==== DATASET EXCERPT

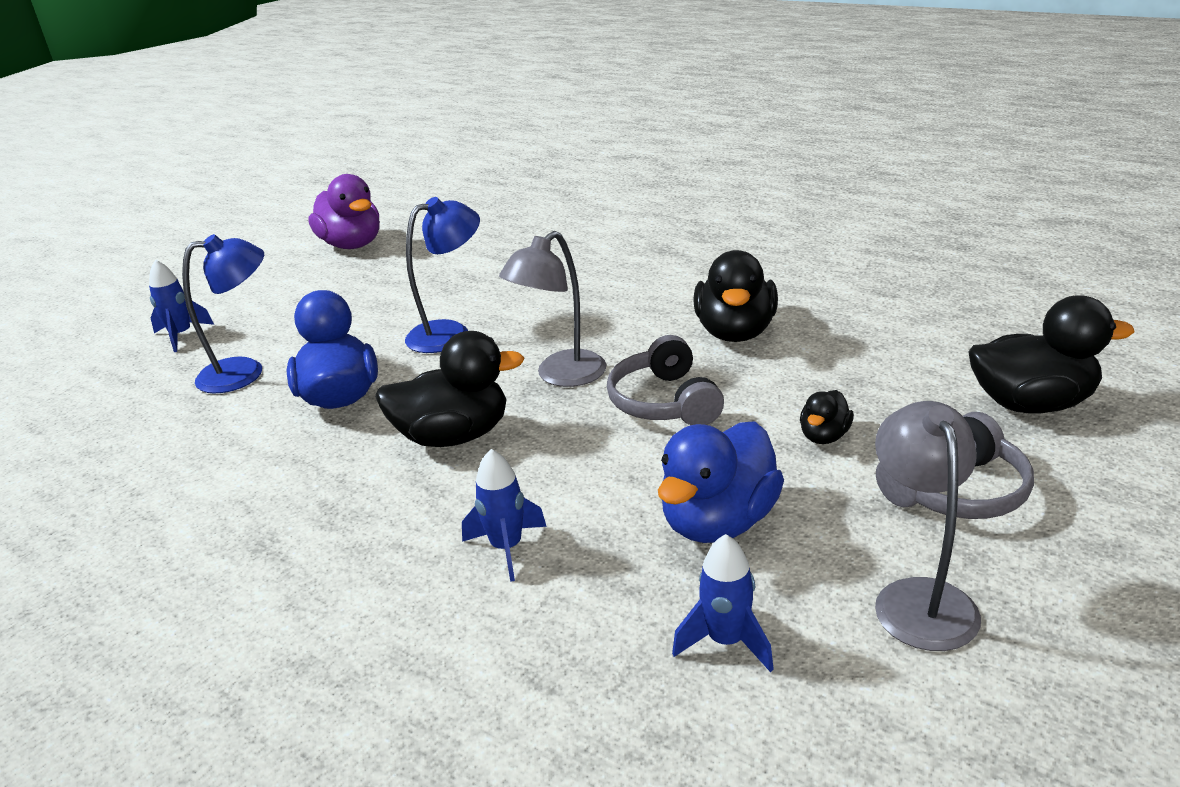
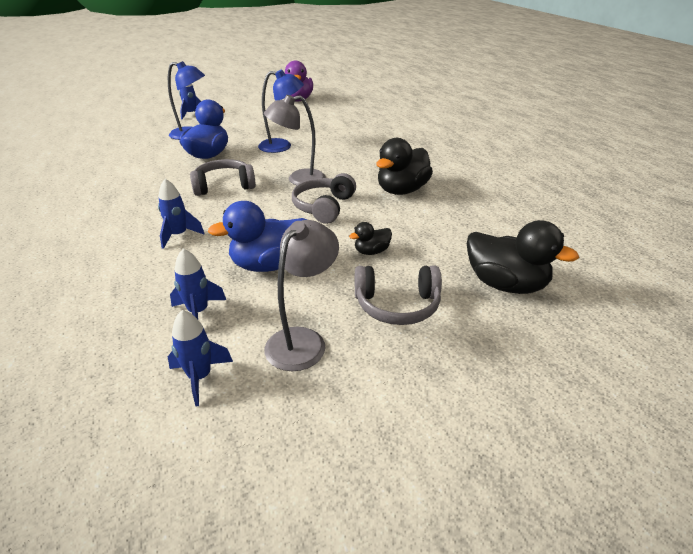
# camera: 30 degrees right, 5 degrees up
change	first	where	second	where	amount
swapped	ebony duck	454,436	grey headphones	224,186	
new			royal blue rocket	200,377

========

= ACTIVITY =
Copy out the data above to the letter, and keep every picture out of it.

= THE COMPLETED TASK =
# camera: 30 degrees right, 5 degrees up
change	first	where	second	where	amount
swapped	ebony duck	454,436	grey headphones	224,186	
new			royal blue rocket	200,377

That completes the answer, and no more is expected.